DATA UNDER STUDY:
....
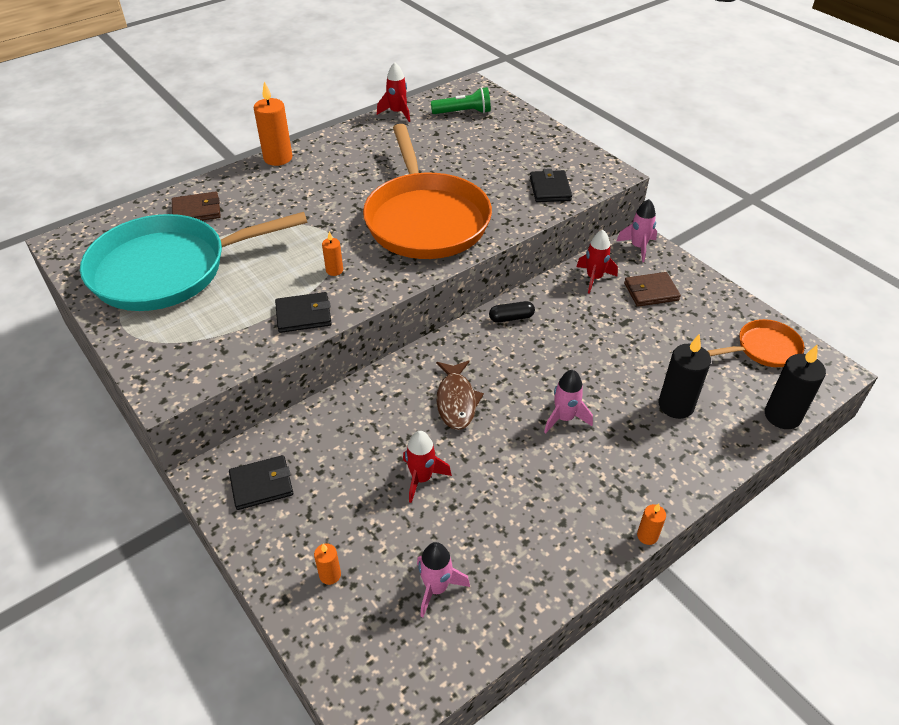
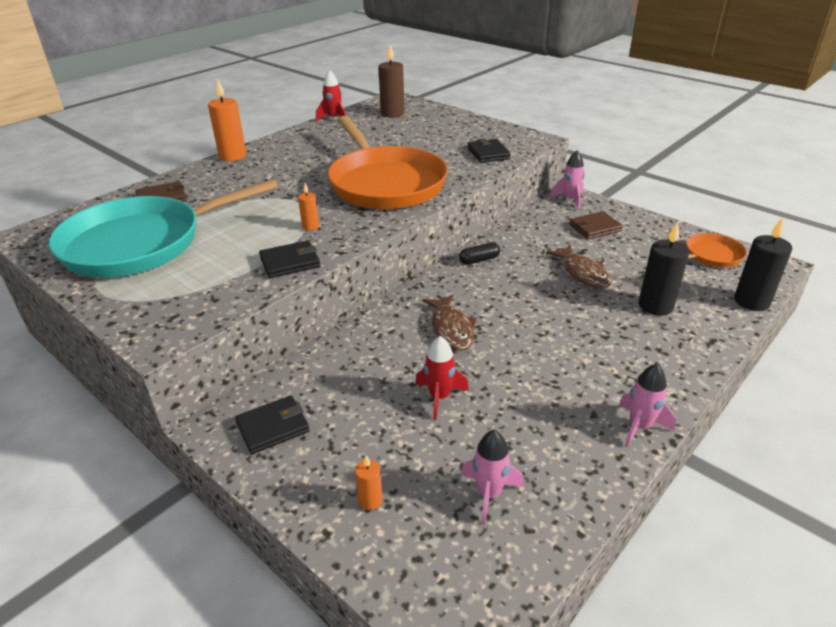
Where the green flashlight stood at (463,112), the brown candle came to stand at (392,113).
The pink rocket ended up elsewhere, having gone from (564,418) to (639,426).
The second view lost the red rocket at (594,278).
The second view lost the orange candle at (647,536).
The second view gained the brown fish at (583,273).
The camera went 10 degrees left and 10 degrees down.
....
DESCRIPTION OF THE TASK: Could you repeat all of the material exactly? Pictures should not be copied.

YOUR SOLUTION:
Where the green flashlight stood at (463,112), the brown candle came to stand at (392,113).
The pink rocket ended up elsewhere, having gone from (564,418) to (639,426).
The second view lost the red rocket at (594,278).
The second view lost the orange candle at (647,536).
The second view gained the brown fish at (583,273).
The camera went 10 degrees left and 10 degrees down.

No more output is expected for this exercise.